Transcribe the full listing below, word for word, without pictures.
= Beginning of Section =
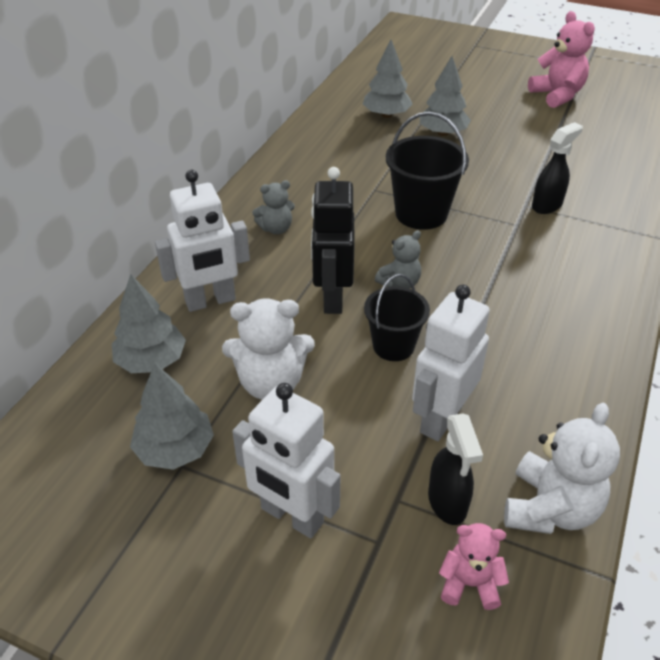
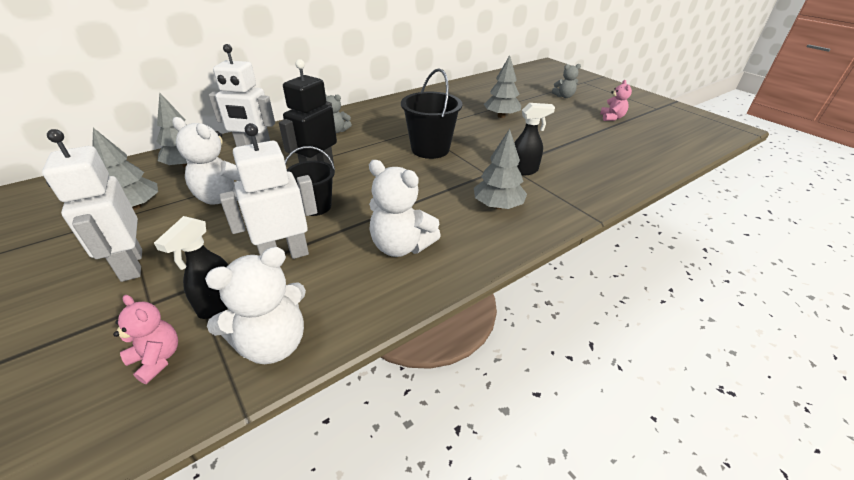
camera: 30 degrees right, 5 degrees down
grey tree [363,40,413,118] -> grey tree moved to [474,129,527,209]
grey teddy bear [375,230,421,288] -> grey teddy bear moved to [552,64,581,98]
pink teddy bear [528,11,595,108] -> pink teddy bear [600,80,632,121], size x0.59
none -> white teddy bear [369,160,441,257]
= End of Section =
* [EXERCISE RESULT]:
camera: 30 degrees right, 5 degrees down
grey tree [363,40,413,118] -> grey tree moved to [474,129,527,209]
grey teddy bear [375,230,421,288] -> grey teddy bear moved to [552,64,581,98]
pink teddy bear [528,11,595,108] -> pink teddy bear [600,80,632,121], size x0.59
none -> white teddy bear [369,160,441,257]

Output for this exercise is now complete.